++++ Extracted material ++++
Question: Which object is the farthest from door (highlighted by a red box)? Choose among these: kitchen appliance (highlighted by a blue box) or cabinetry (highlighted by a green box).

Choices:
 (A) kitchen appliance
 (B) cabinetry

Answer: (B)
++++
● **Exercise**
Copy the row above line for line, without changing any wording or punctuation.

● **Result of the task**
Question: Which object is the farthest from door (highlighted by a red box)? Choose among these: kitchen appliance (highlighted by a blue box) or cabinetry (highlighted by a green box).

Choices:
 (A) kitchen appliance
 (B) cabinetry

Answer: (B)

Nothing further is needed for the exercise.